Supplied data:
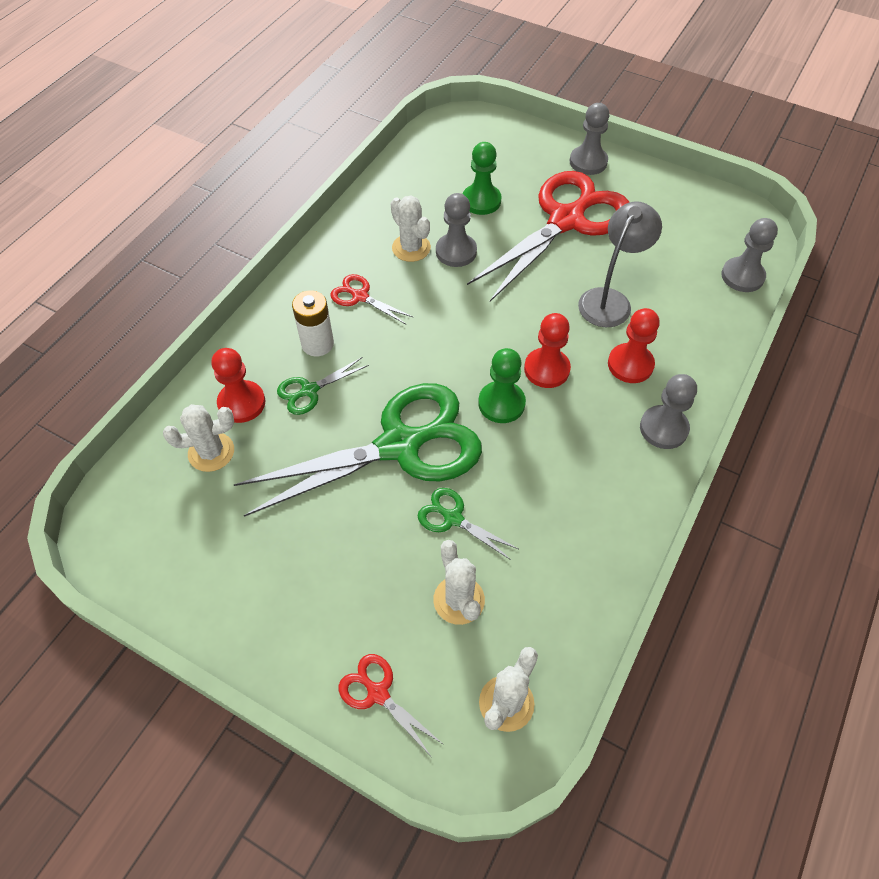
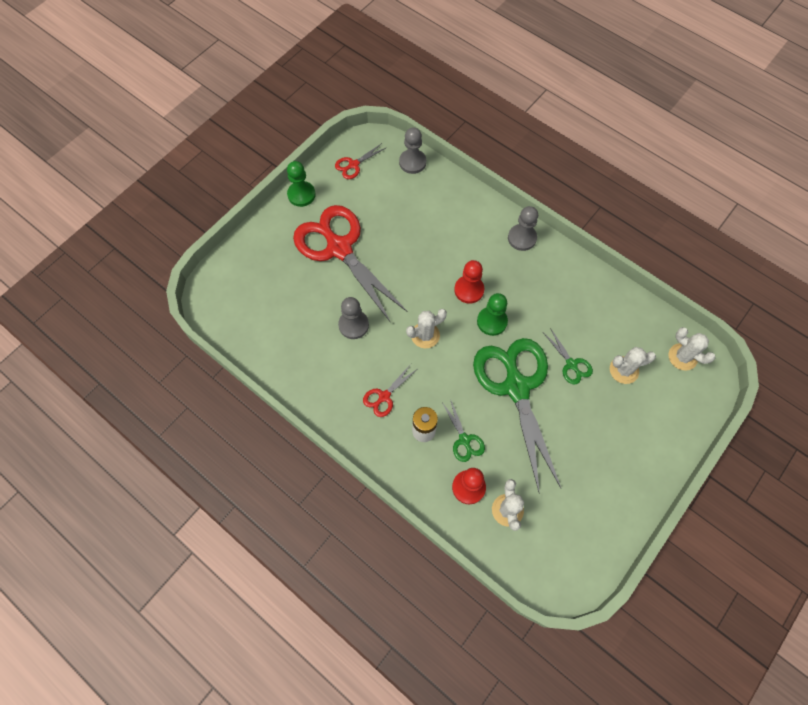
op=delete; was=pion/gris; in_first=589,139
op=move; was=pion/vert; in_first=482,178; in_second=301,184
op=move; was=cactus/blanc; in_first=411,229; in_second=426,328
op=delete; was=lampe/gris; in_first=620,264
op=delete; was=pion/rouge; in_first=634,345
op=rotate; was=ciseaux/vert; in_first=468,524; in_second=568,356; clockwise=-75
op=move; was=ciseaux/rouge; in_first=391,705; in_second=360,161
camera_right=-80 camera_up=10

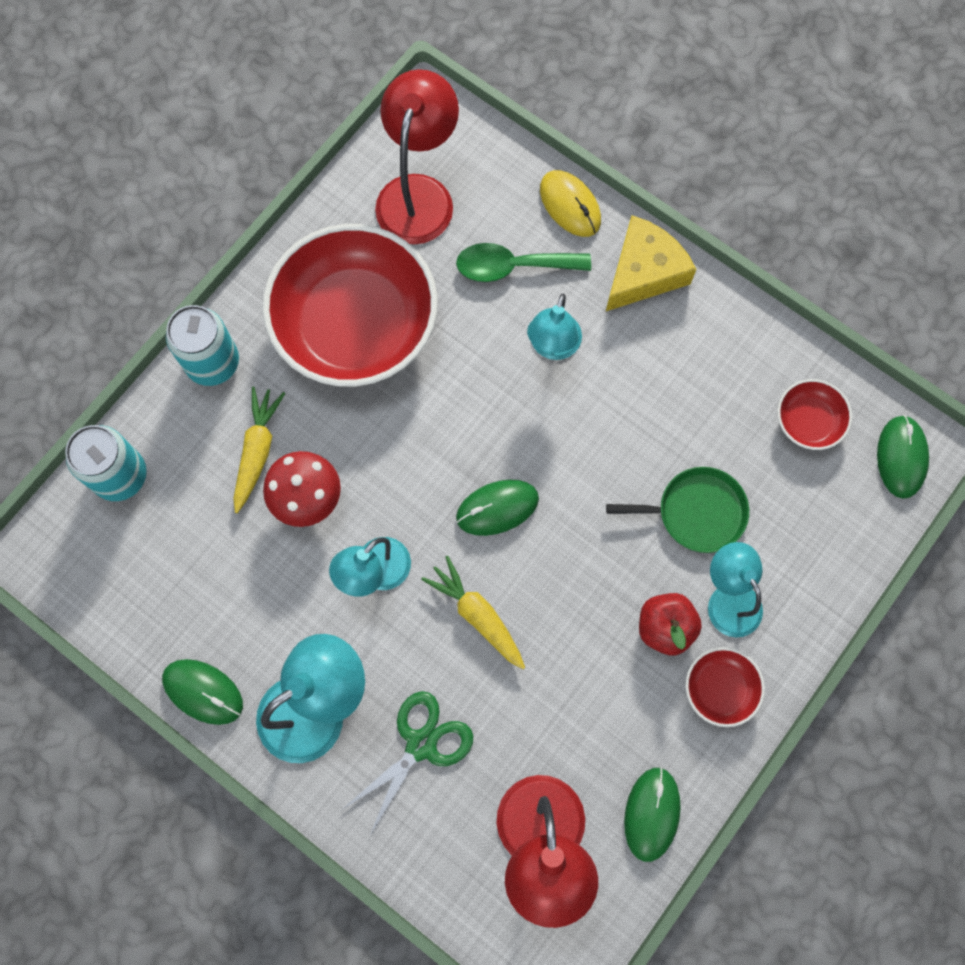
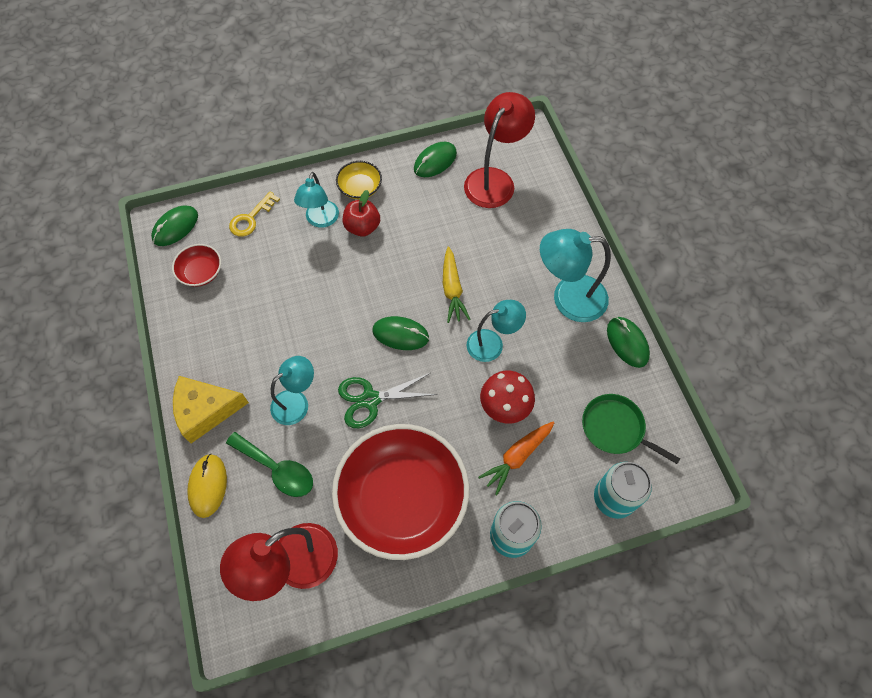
op=recolor; was=carotte/jaune; now=carotte/orange; in_first=259,450; in_second=516,458
op=move; was=poêle/vert; in_first=677,510; in_second=631,429
op=recolor; was=bol/rouge; now=bol/jaune; in_first=725,687; in_second=359,180
op=move; was=ciseaux/vert; in_first=407,763; in_second=387,400
op=insert; now=clé/jaune; in_second=254,214
camera_right=-145 camera_up=-10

Your task: With pictures excluded, restate word for word the lines from the one that contains "op=rotate; was=ciseaux/vert; in_first=468,524;" through the end of the material, inclusive, and nothing more.

Output for this task:
op=rotate; was=ciseaux/vert; in_first=468,524; in_second=568,356; clockwise=-75
op=move; was=ciseaux/rouge; in_first=391,705; in_second=360,161
camera_right=-80 camera_up=10

op=recolor; was=carotte/jaune; now=carotte/orange; in_first=259,450; in_second=516,458
op=move; was=poêle/vert; in_first=677,510; in_second=631,429
op=recolor; was=bol/rouge; now=bol/jaune; in_first=725,687; in_second=359,180
op=move; was=ciseaux/vert; in_first=407,763; in_second=387,400
op=insert; now=clé/jaune; in_second=254,214
camera_right=-145 camera_up=-10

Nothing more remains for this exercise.